_Problem description_
Each entry that follows is to be duplicated exactly, without its images.

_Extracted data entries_
**********
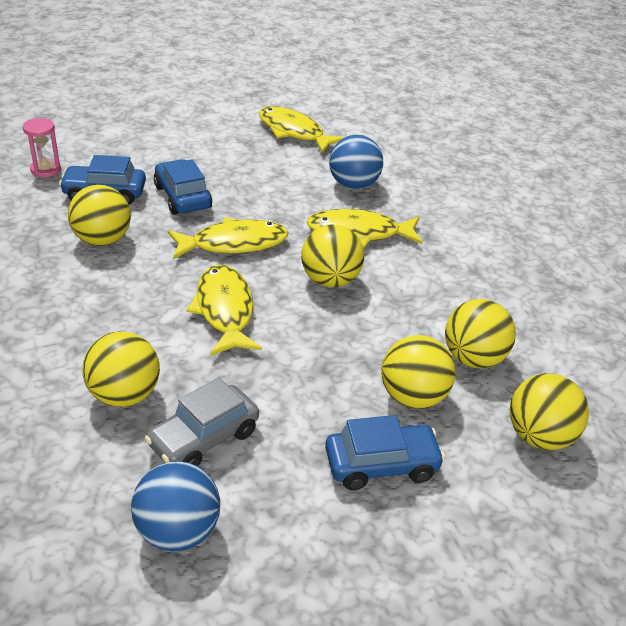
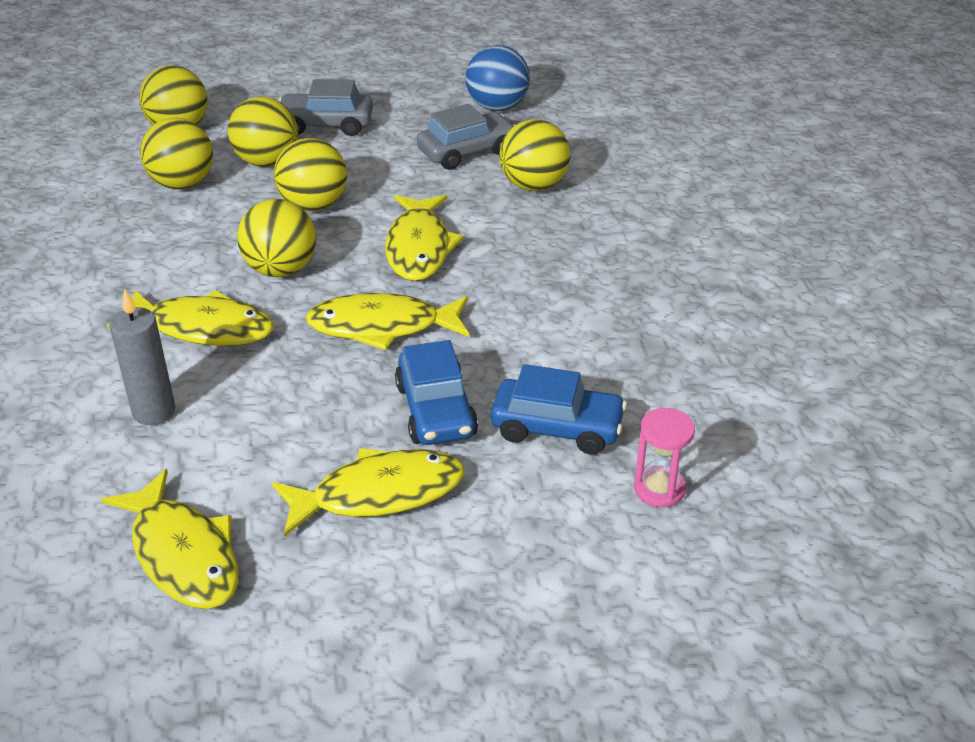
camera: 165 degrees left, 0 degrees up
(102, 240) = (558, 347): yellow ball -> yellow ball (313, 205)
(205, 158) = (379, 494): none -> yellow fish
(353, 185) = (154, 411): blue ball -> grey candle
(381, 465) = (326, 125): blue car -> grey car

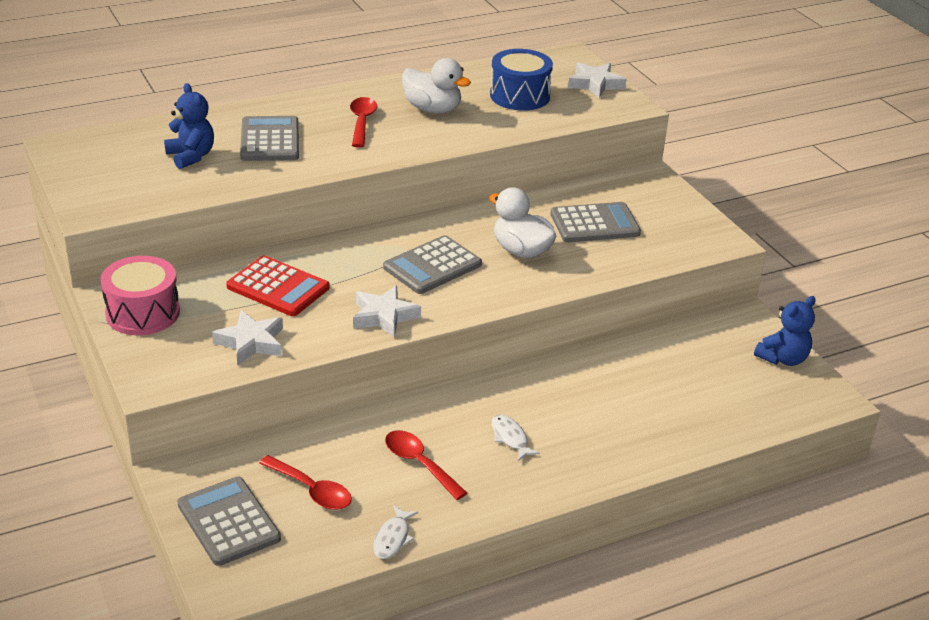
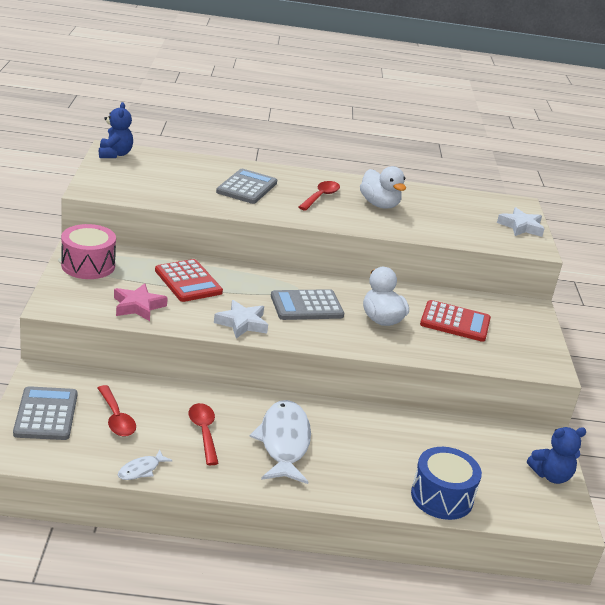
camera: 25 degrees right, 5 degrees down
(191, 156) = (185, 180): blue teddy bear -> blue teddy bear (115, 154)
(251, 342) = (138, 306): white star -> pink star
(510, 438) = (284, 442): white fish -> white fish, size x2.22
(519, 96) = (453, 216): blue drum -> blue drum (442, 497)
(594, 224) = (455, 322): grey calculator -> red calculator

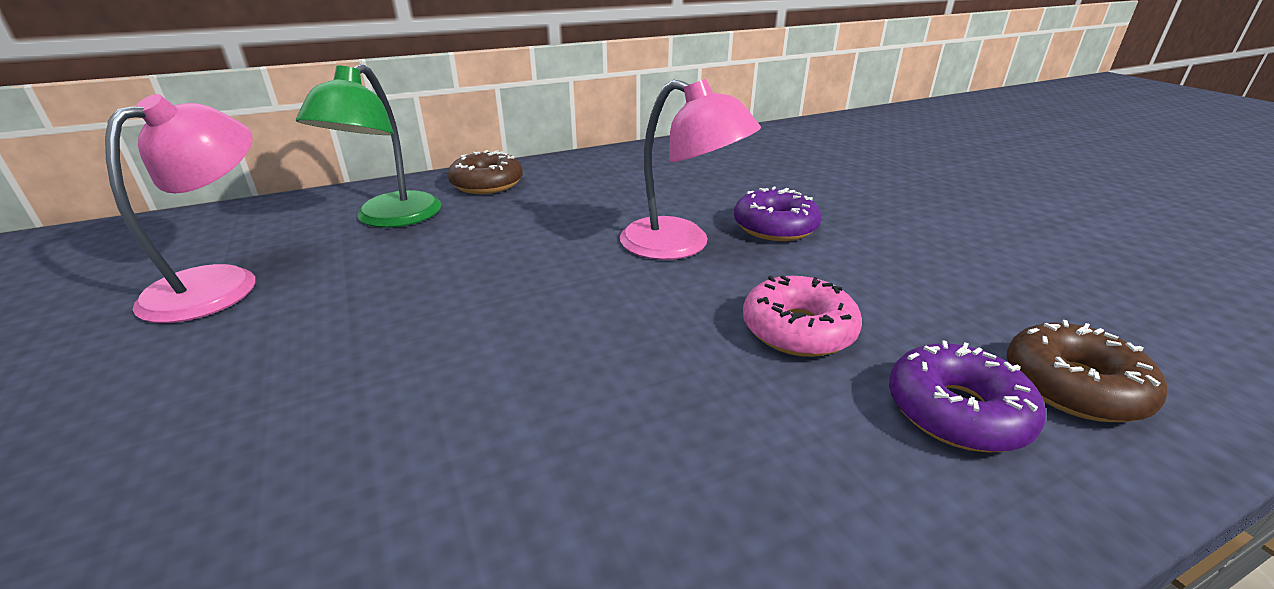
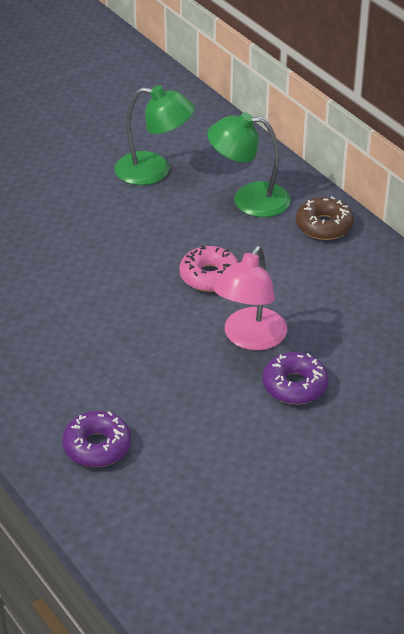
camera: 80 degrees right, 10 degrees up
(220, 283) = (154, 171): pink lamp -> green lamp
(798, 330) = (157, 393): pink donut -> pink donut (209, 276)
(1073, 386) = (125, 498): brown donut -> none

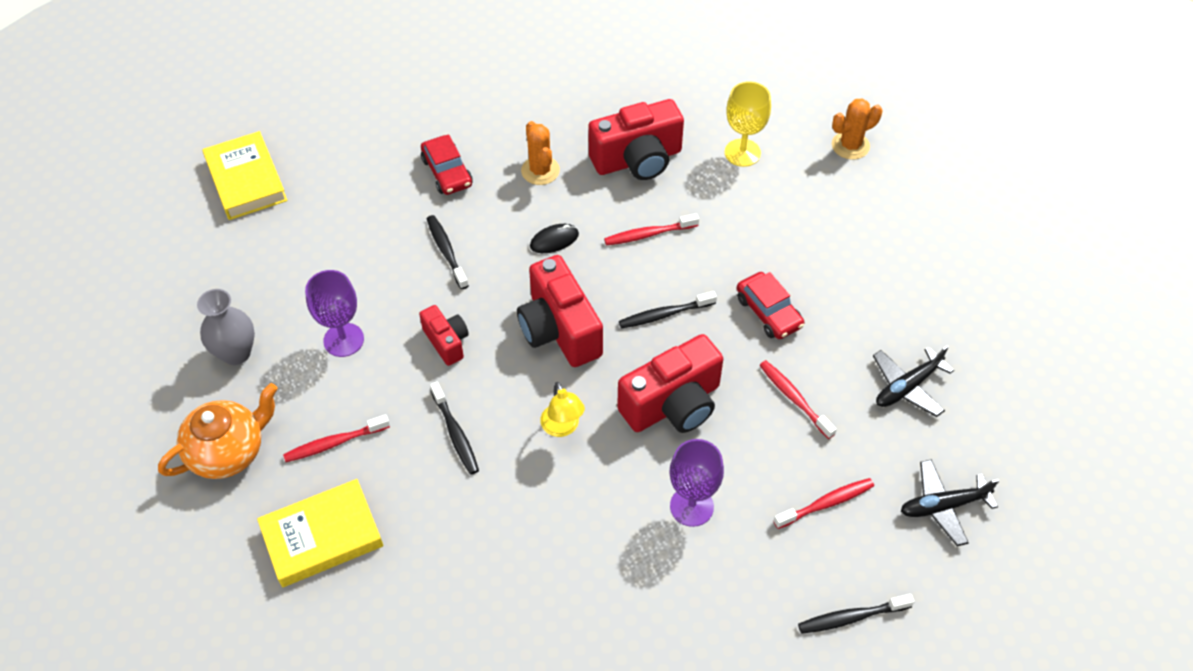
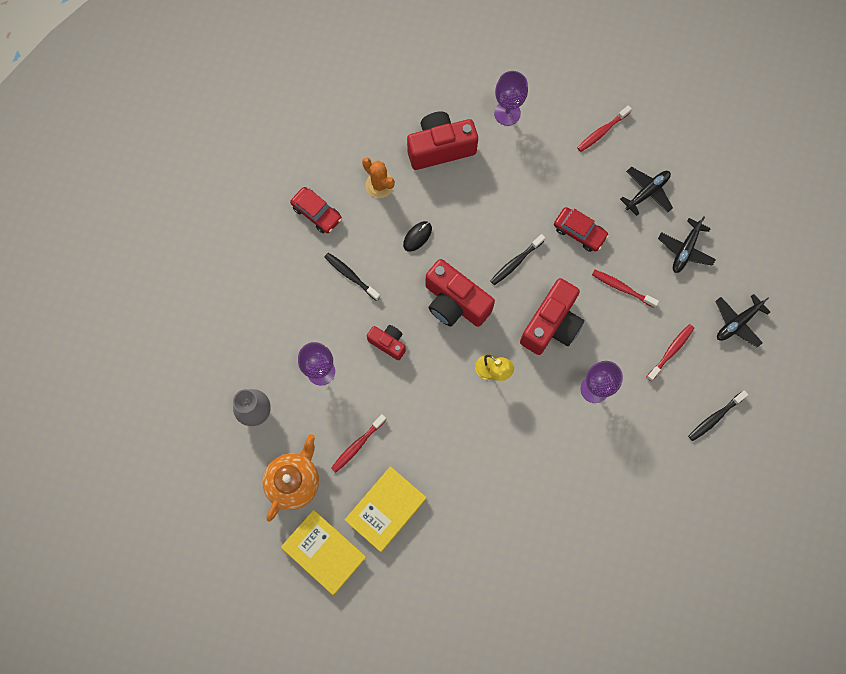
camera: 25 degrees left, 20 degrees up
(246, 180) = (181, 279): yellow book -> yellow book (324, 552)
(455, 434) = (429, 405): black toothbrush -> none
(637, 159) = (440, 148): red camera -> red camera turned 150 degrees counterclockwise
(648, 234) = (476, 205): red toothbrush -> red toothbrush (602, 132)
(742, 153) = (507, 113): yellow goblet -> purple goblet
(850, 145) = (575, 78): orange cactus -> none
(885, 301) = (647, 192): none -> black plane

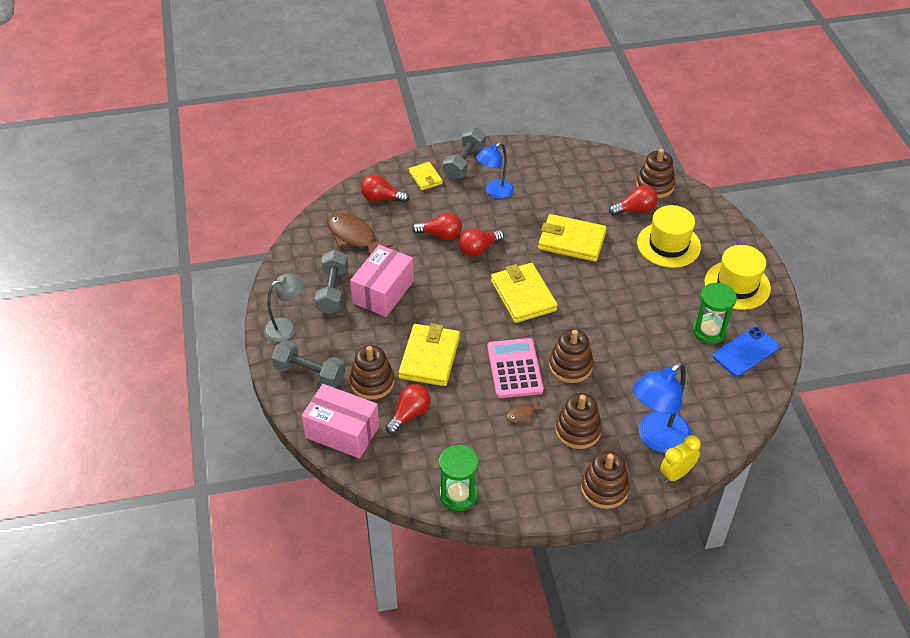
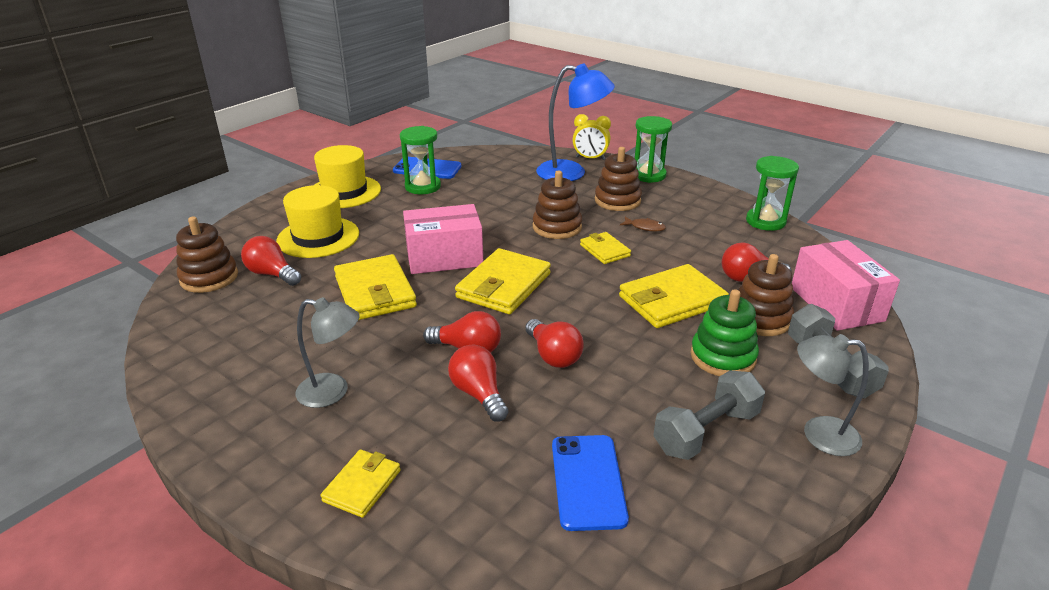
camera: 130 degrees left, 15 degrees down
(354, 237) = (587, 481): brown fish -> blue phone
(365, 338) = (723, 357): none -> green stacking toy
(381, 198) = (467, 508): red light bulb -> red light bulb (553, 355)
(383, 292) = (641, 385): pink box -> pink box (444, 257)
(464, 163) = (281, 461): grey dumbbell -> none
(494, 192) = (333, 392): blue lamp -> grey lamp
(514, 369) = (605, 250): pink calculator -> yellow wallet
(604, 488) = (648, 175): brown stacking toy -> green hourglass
**********
_Task response_
camera: 165 degrees left, 0 degrees up
(102, 240) = (558, 347): yellow ball -> yellow ball (313, 205)
(205, 158) = (379, 494): none -> yellow fish
(353, 185) = (154, 411): blue ball -> grey candle
(381, 465) = (326, 125): blue car -> grey car

camera: 25 degrees right, 5 degrees down
(191, 156) = (185, 180): blue teddy bear -> blue teddy bear (115, 154)
(251, 342) = (138, 306): white star -> pink star
(510, 438) = (284, 442): white fish -> white fish, size x2.22
(519, 96) = (453, 216): blue drum -> blue drum (442, 497)
(594, 224) = (455, 322): grey calculator -> red calculator

camera: 80 degrees right, 10 degrees up
(220, 283) = (154, 171): pink lamp -> green lamp
(798, 330) = (157, 393): pink donut -> pink donut (209, 276)
(1073, 386) = (125, 498): brown donut -> none

camera: 25 degrees left, 20 degrees up
(246, 180) = (181, 279): yellow book -> yellow book (324, 552)
(455, 434) = (429, 405): black toothbrush -> none
(637, 159) = (440, 148): red camera -> red camera turned 150 degrees counterclockwise
(648, 234) = (476, 205): red toothbrush -> red toothbrush (602, 132)
(742, 153) = (507, 113): yellow goblet -> purple goblet
(850, 145) = (575, 78): orange cactus -> none
(885, 301) = (647, 192): none -> black plane

camera: 130 degrees left, 15 degrees down
(354, 237) = (587, 481): brown fish -> blue phone
(365, 338) = (723, 357): none -> green stacking toy
(381, 198) = (467, 508): red light bulb -> red light bulb (553, 355)
(383, 292) = (641, 385): pink box -> pink box (444, 257)
(464, 163) = (281, 461): grey dumbbell -> none
(494, 192) = (333, 392): blue lamp -> grey lamp
(514, 369) = (605, 250): pink calculator -> yellow wallet
(604, 488) = (648, 175): brown stacking toy -> green hourglass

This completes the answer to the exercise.